▶ [Entries shown]
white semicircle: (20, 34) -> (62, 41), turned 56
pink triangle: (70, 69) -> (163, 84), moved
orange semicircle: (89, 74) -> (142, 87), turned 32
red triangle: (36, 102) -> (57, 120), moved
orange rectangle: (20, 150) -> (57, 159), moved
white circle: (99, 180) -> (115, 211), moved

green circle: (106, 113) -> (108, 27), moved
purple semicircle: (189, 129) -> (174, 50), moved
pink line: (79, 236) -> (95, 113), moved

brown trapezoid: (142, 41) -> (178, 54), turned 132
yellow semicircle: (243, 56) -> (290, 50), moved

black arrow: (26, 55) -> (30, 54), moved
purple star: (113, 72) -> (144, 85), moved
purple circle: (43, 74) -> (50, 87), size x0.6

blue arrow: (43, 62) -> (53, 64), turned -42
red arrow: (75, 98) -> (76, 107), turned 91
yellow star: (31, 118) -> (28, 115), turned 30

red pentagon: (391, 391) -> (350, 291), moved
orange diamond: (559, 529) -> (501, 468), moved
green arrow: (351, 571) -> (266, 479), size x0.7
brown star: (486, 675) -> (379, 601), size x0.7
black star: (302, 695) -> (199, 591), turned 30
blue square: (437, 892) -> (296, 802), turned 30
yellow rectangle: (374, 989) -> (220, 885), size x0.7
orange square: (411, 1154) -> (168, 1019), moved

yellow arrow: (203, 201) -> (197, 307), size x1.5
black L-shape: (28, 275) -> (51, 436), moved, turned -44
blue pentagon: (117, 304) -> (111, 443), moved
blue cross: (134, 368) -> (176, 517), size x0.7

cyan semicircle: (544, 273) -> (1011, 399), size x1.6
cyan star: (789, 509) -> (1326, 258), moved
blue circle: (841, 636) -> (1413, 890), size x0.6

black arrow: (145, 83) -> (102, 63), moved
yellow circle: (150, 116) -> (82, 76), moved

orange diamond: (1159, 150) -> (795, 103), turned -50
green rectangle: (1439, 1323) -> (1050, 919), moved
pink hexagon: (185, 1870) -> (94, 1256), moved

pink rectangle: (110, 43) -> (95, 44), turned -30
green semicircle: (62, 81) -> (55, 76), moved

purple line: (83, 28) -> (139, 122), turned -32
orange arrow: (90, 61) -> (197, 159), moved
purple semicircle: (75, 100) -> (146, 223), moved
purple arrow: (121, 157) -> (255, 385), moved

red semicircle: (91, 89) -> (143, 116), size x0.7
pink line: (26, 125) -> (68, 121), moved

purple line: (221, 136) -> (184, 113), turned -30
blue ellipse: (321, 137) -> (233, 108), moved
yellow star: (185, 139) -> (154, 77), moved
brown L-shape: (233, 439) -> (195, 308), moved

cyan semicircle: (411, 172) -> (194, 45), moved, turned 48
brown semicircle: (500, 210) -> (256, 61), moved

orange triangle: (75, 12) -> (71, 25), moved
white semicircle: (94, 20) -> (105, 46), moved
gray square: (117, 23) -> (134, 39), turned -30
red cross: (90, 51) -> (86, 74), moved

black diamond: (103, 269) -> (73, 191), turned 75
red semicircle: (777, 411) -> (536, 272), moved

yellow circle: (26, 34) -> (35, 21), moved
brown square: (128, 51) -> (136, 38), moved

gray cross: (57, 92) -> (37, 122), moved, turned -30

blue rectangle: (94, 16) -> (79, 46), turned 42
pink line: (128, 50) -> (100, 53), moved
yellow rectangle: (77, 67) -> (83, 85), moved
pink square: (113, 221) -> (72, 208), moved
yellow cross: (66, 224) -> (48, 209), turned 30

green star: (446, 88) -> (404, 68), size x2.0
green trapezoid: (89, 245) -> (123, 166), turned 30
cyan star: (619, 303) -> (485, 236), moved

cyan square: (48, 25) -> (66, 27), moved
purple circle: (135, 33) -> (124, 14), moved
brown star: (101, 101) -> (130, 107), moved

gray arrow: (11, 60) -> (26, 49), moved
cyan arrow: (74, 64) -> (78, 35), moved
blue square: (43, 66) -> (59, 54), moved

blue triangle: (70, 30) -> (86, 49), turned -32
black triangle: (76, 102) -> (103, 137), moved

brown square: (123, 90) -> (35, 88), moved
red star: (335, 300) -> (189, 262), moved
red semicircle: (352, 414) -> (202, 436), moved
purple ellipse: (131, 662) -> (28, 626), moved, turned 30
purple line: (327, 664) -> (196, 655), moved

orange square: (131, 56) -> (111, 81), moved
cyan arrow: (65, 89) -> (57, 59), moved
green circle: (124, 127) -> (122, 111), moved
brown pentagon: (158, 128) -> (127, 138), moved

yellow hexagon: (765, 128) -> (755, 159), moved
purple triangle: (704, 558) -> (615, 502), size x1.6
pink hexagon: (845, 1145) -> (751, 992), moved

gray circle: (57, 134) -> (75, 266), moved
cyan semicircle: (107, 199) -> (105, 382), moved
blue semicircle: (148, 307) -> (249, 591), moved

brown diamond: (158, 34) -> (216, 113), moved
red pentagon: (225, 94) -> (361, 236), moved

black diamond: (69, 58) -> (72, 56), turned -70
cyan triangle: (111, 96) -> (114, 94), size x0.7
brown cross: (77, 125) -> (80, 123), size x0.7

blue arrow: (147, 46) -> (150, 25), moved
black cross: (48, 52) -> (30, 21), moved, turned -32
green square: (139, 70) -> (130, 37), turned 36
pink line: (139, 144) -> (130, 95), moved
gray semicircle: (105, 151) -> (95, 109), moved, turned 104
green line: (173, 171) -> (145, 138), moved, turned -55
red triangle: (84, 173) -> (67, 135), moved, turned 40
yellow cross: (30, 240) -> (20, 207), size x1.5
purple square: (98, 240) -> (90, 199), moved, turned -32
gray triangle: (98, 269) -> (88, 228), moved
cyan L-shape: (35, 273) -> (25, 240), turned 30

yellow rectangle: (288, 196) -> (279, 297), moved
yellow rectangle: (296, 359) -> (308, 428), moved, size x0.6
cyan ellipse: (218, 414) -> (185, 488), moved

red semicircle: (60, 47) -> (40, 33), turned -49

▶ [Required work]
Throughout the listing, how many lines contain the string "pentagon"? Give the number on its own.

▶ [Written answer]
4